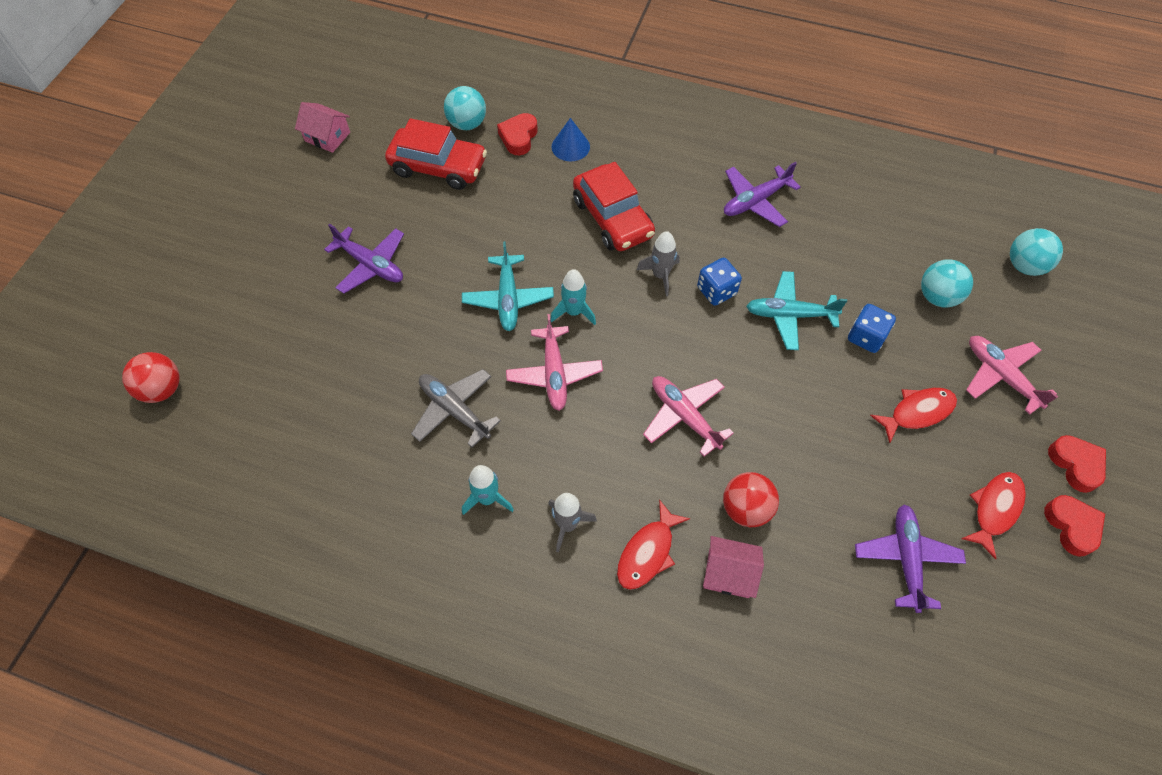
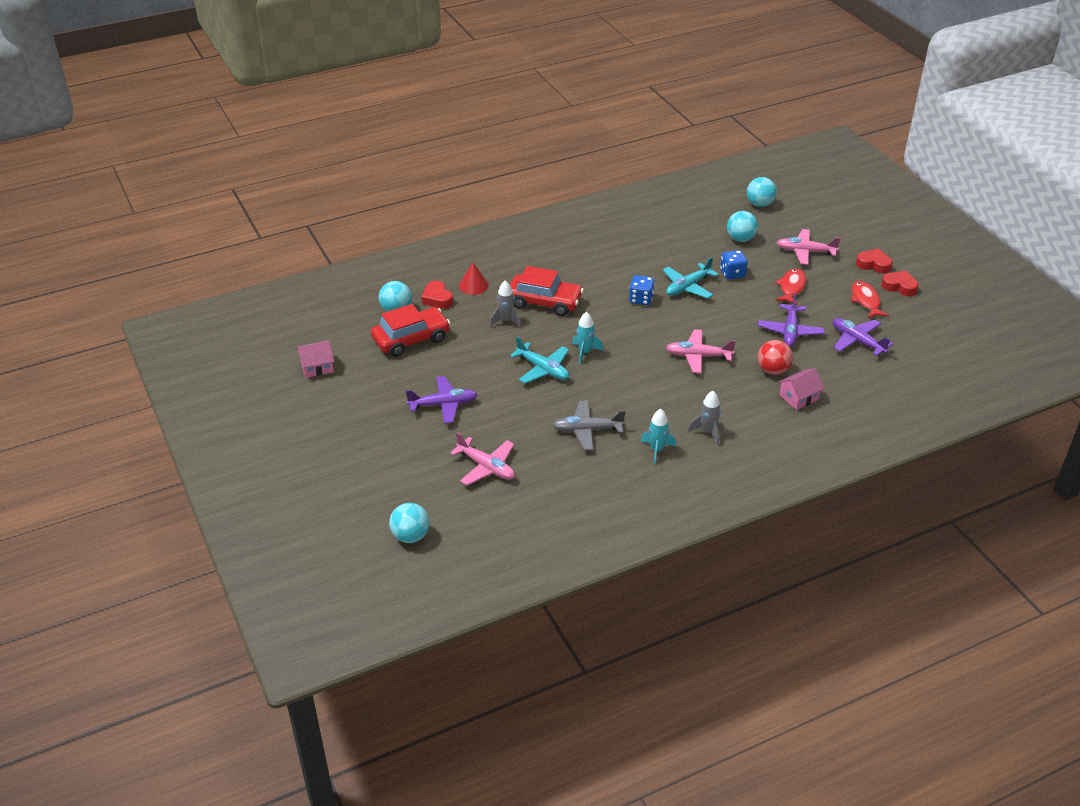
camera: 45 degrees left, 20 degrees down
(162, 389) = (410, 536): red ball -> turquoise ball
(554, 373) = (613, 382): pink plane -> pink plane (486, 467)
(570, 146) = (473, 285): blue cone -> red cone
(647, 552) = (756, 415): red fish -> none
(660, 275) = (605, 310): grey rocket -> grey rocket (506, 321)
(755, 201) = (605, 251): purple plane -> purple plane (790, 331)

++++++++++++++++++++

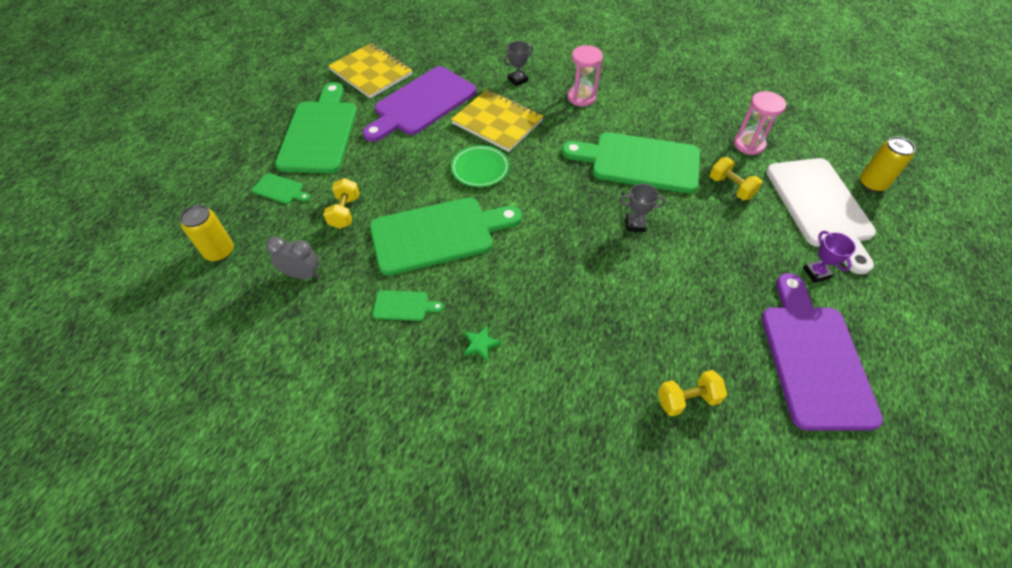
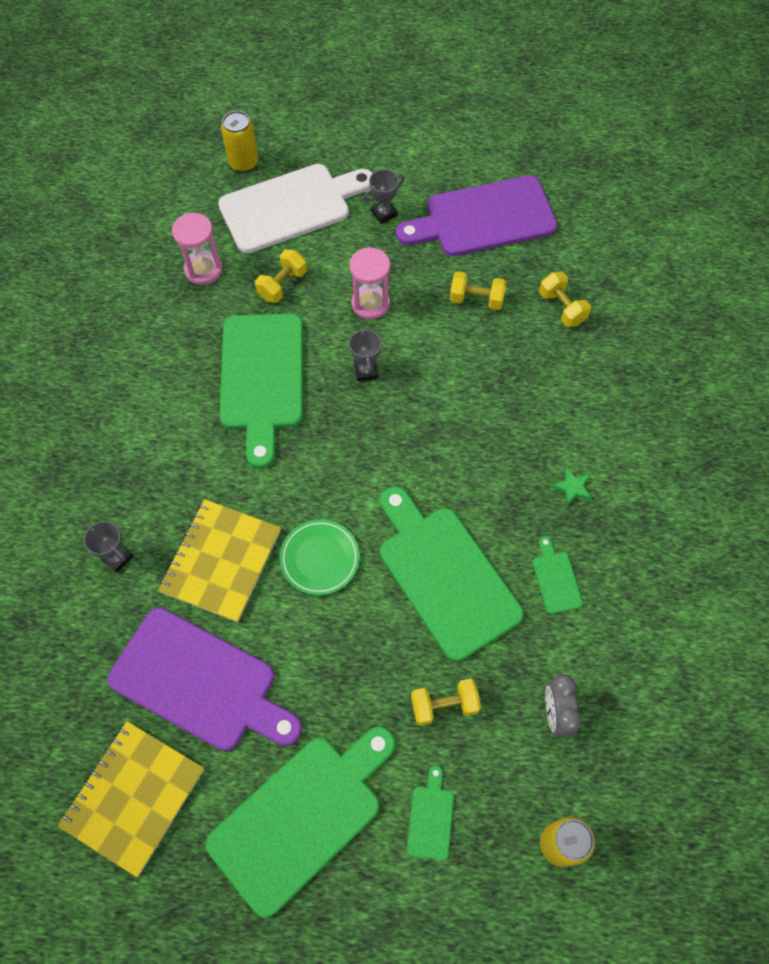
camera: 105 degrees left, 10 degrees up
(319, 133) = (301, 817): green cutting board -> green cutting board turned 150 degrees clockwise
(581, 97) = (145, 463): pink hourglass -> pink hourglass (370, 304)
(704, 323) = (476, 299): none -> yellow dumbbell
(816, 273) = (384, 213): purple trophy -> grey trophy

++++++++++++++++++++

When the word "camera" shows up in a line of the entries, pull that line out.

camera: 45 degrees left, 20 degrees down
camera: 105 degrees left, 10 degrees up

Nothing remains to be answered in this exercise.